WHAT YOU WILL DO:
Please copy the listing that follows exactly, leaving out any pictures.

--- RECORDED INFORMATION ---

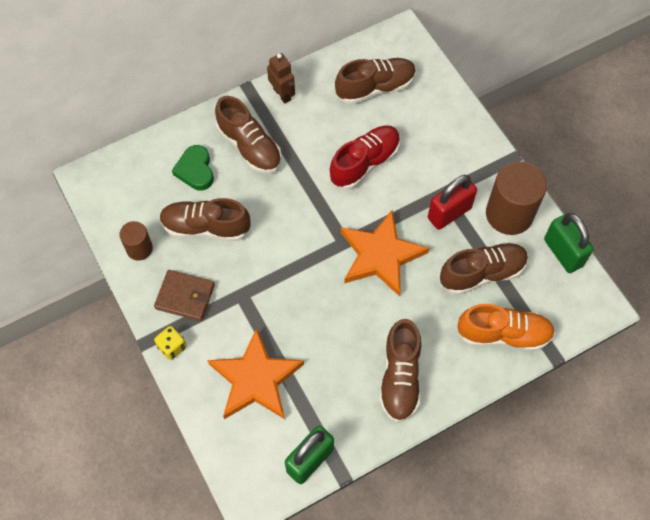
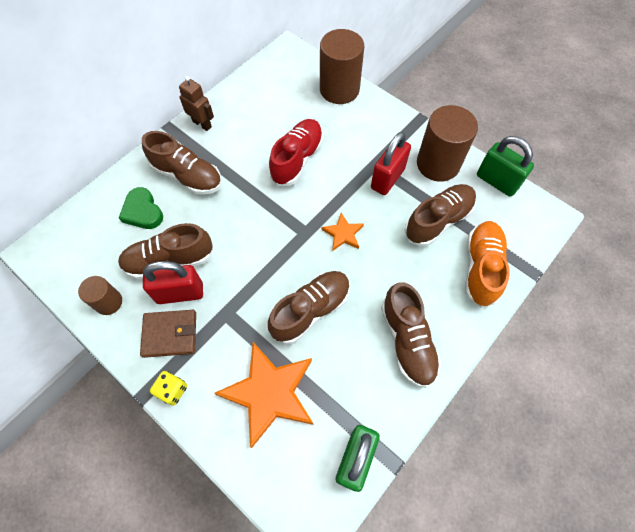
camera: 20 degrees left, 0 degrees up
brown shoe [335,58,416,104] -> brown shoe moved to [268,271,350,344]
orange star [341,210,429,297] -> orange star [322,213,364,251], size x0.49
orange shoe [457,304,555,351] -> orange shoe turned 60 degrees counterclockwise [465,221,510,308]
none -> red padlock [143,261,203,304]
none -> brown cylinder [320,29,364,104]

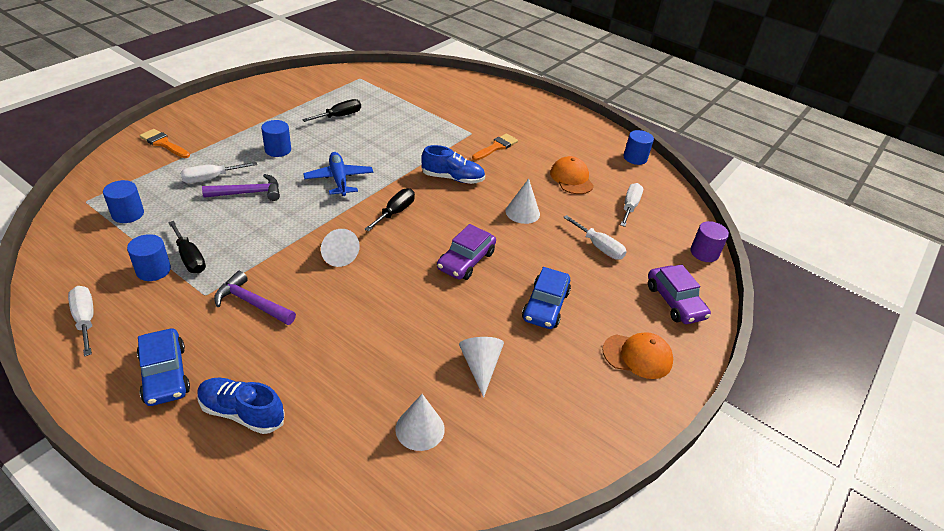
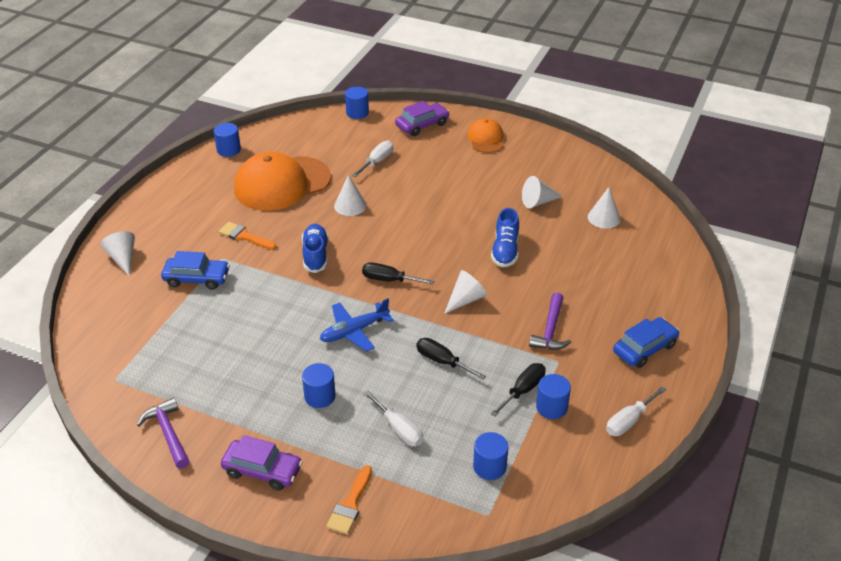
camera: 100 degrees left, 0 degrees up
blue shoe [197,378,285,434] -> blue shoe moved to [491,208,519,267]
purple hammer [202,174,280,201] -> purple hammer moved to [137,398,190,469]
black screwdriver [302,99,361,122] -> black screwdriver moved to [416,338,486,380]
purple car [437,224,496,280] -> purple car moved to [221,435,303,491]
blue car [522,267,571,329] -> blue car moved to [161,251,230,290]
orange cap [550,156,594,194] -> orange cap [234,152,331,211], size x1.93
white screwdriver [620,183,643,227] -> none
purple cylinder [690,221,729,262] -> blue cylinder [345,87,369,119]
none -> white cone [100,231,135,276]

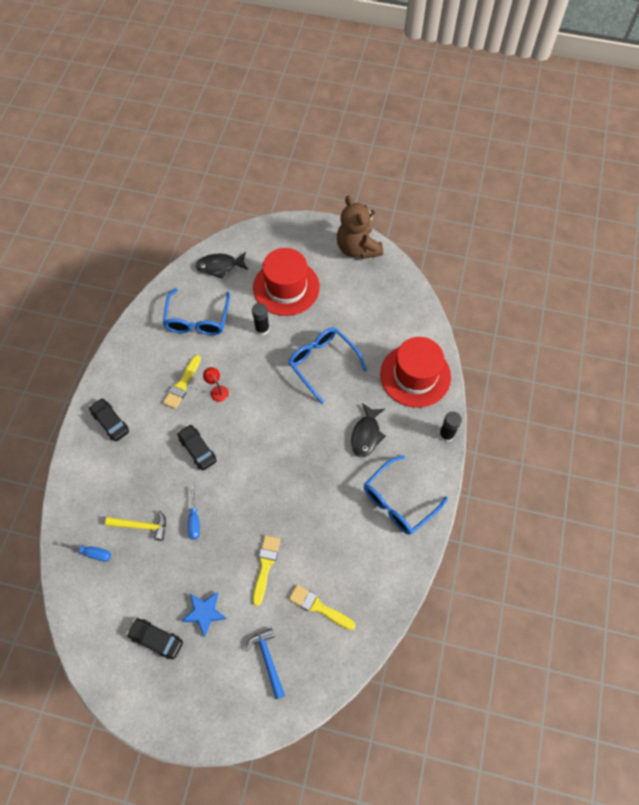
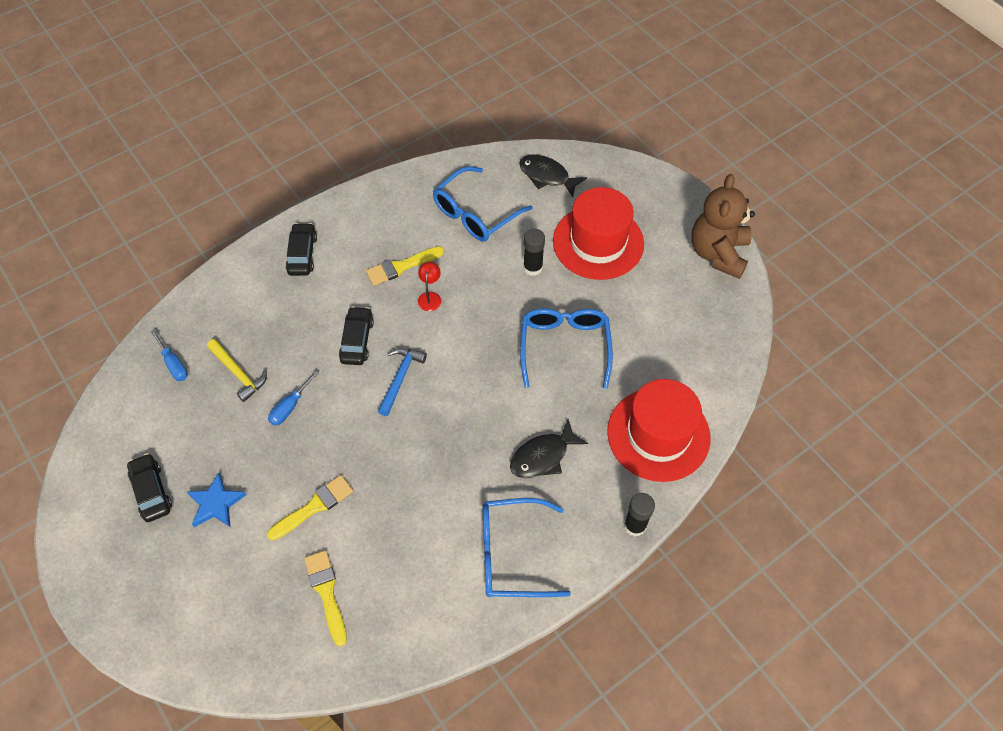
camera: 40 degrees right, 5 degrees down
blue hammer [245,628,285,699] -> blue hammer moved to [378,348,427,416]

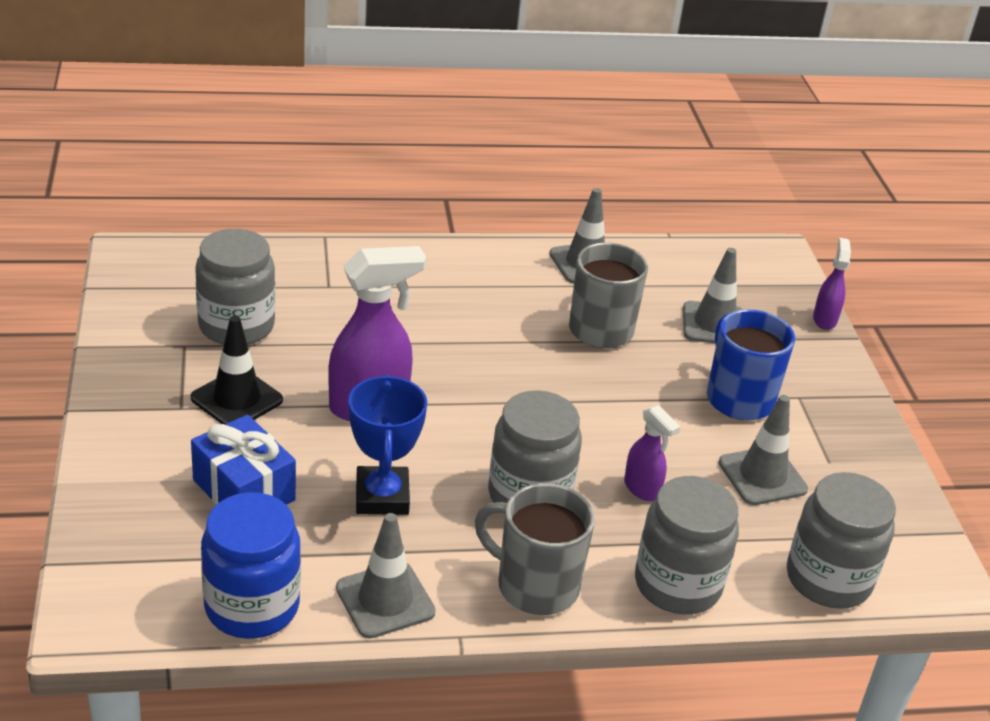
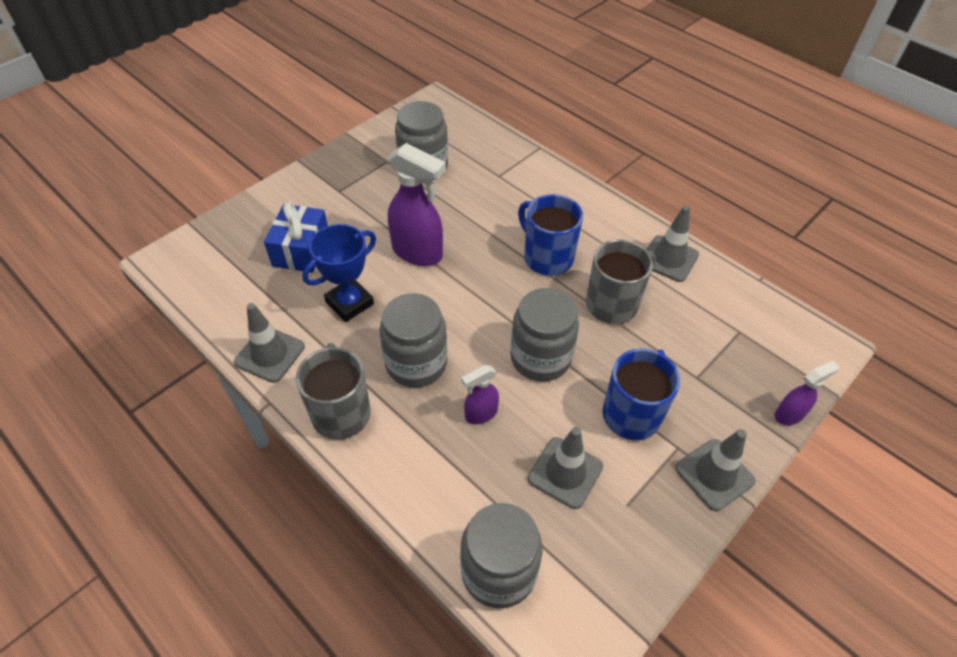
camera: 55 degrees right, 15 degrees up
black traffic cone [191,316,283,424] -> none
blue jar [201,492,301,639] -> none
purple spray bottle [624,405,680,501] -> purple spray bottle turned 45 degrees clockwise [461,365,499,424]
grey jar [635,476,739,614] -> grey jar moved to [510,288,579,382]
grey traffic cone [683,248,743,343] -> grey traffic cone moved to [676,429,756,511]
none -> blue mug [518,194,583,276]

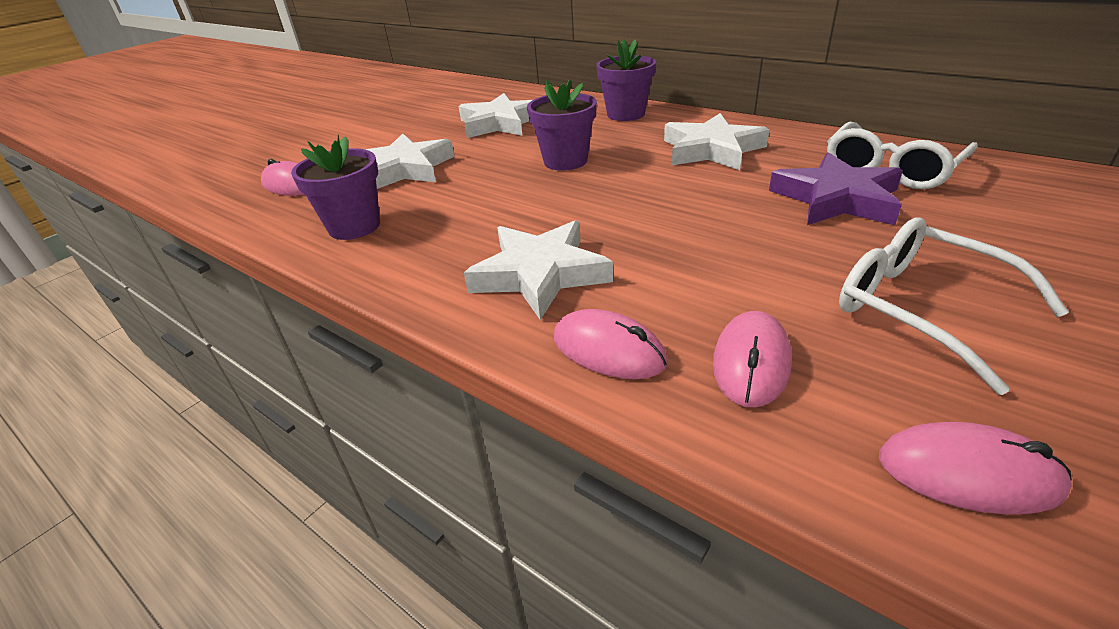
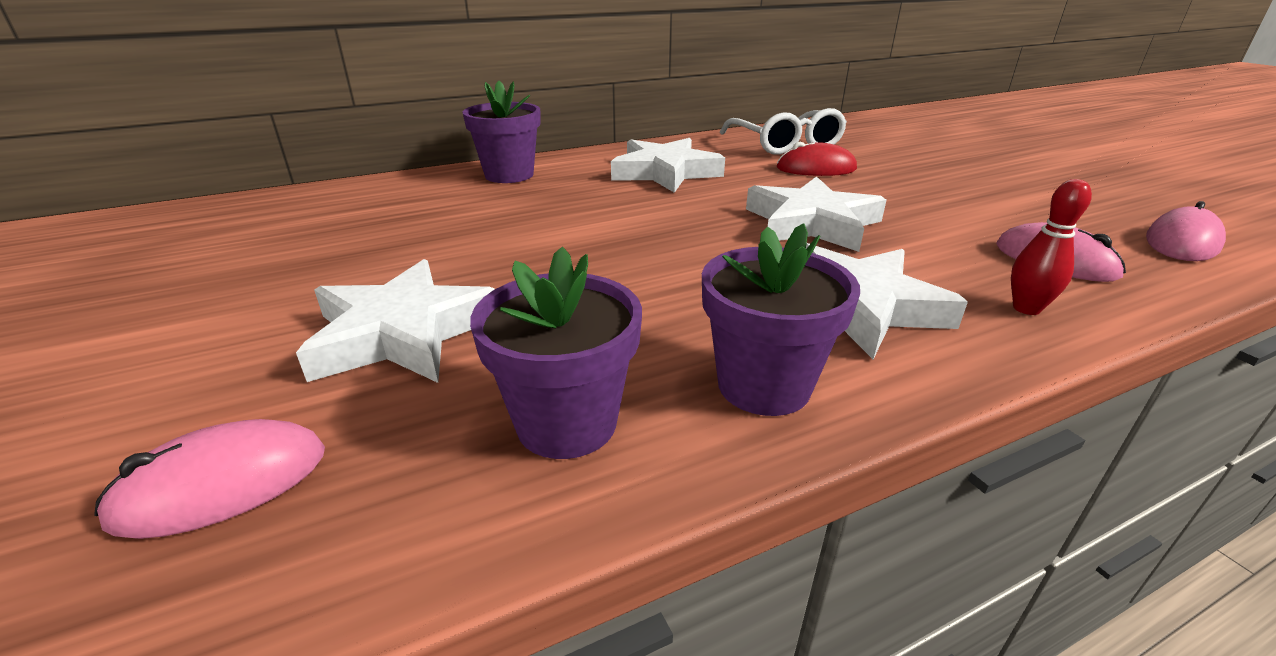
camera: 65 degrees left, 5 degrees down
white star [458,93,532,138] -> white star moved to [746,176,887,252]
purple flower pot [527,79,597,171] -> purple flower pot moved to [702,224,860,416]
pink mouse [554,309,668,379] -> red bowling pin [1011,179,1092,315]
purple star [769,152,903,225] -> red mouse [777,142,857,176]
white glasses [839,217,1069,395] -> none

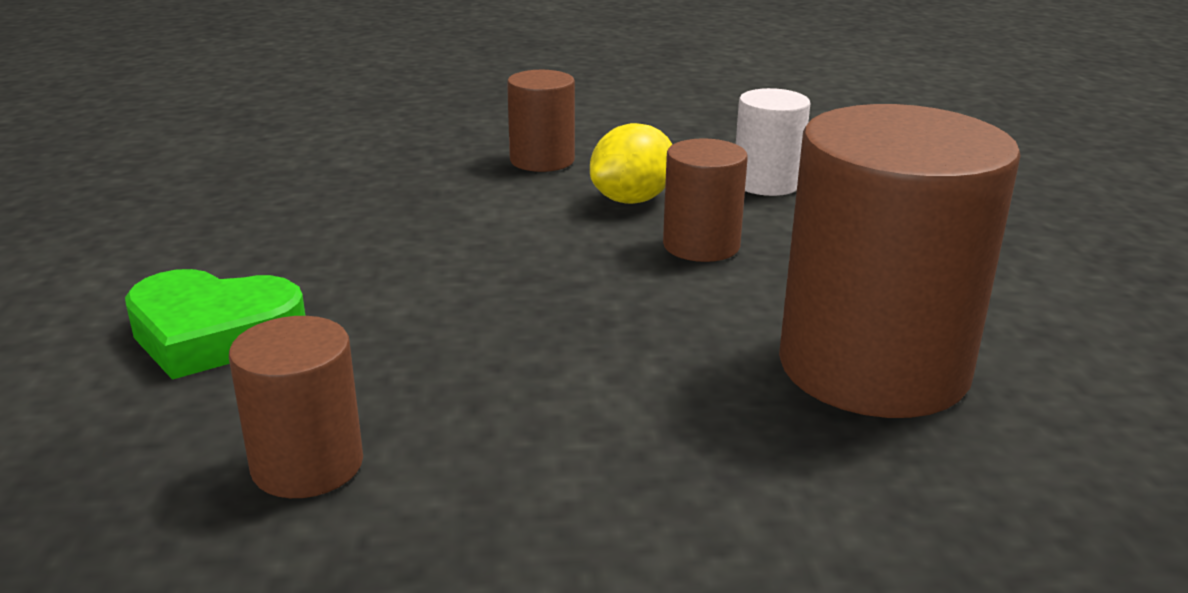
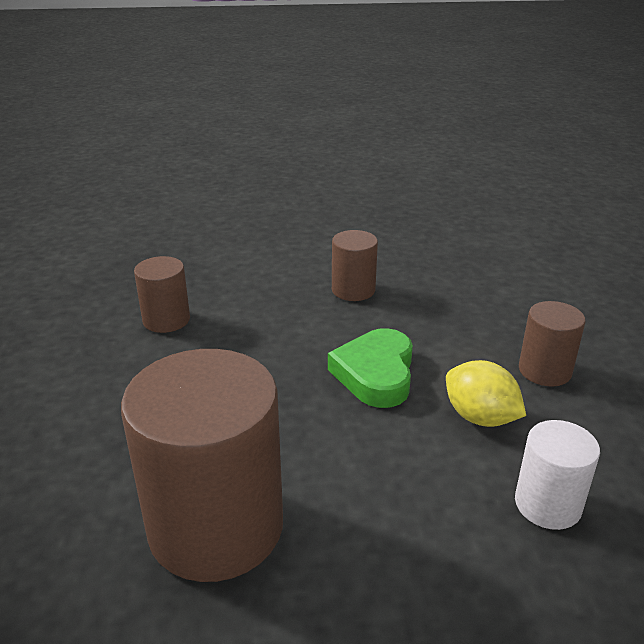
camera: 90 degrees right, 5 degrees up
green heart [125,269,305,380] -> green heart moved to [328,328,413,408]
brown cylinder [663,138,748,262] -> brown cylinder moved to [332,230,378,301]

---

RESPONSE FOR THIS EXERCISE:
camera: 20 degrees left, 0 degrees up
brown shoe [335,58,416,104] -> brown shoe moved to [268,271,350,344]
orange star [341,210,429,297] -> orange star [322,213,364,251], size x0.49
orange shoe [457,304,555,351] -> orange shoe turned 60 degrees counterclockwise [465,221,510,308]
none -> red padlock [143,261,203,304]
none -> brown cylinder [320,29,364,104]

camera: 100 degrees left, 0 degrees up
blue shoe [197,378,285,434] -> blue shoe moved to [491,208,519,267]
purple hammer [202,174,280,201] -> purple hammer moved to [137,398,190,469]
black screwdriver [302,99,361,122] -> black screwdriver moved to [416,338,486,380]
purple car [437,224,496,280] -> purple car moved to [221,435,303,491]
blue car [522,267,571,329] -> blue car moved to [161,251,230,290]
orange cap [550,156,594,194] -> orange cap [234,152,331,211], size x1.93
white screwdriver [620,183,643,227] -> none
purple cylinder [690,221,729,262] -> blue cylinder [345,87,369,119]
none -> white cone [100,231,135,276]

camera: 40 degrees right, 5 degrees down
blue hammer [245,628,285,699] -> blue hammer moved to [378,348,427,416]

camera: 55 degrees right, 15 degrees up
black traffic cone [191,316,283,424] -> none
blue jar [201,492,301,639] -> none
purple spray bottle [624,405,680,501] -> purple spray bottle turned 45 degrees clockwise [461,365,499,424]
grey jar [635,476,739,614] -> grey jar moved to [510,288,579,382]
grey traffic cone [683,248,743,343] -> grey traffic cone moved to [676,429,756,511]
none -> blue mug [518,194,583,276]

camera: 65 degrees left, 5 degrees down
white star [458,93,532,138] -> white star moved to [746,176,887,252]
purple flower pot [527,79,597,171] -> purple flower pot moved to [702,224,860,416]
pink mouse [554,309,668,379] -> red bowling pin [1011,179,1092,315]
purple star [769,152,903,225] -> red mouse [777,142,857,176]
white glasses [839,217,1069,395] -> none

camera: 90 degrees right, 5 degrees up
green heart [125,269,305,380] -> green heart moved to [328,328,413,408]
brown cylinder [663,138,748,262] -> brown cylinder moved to [332,230,378,301]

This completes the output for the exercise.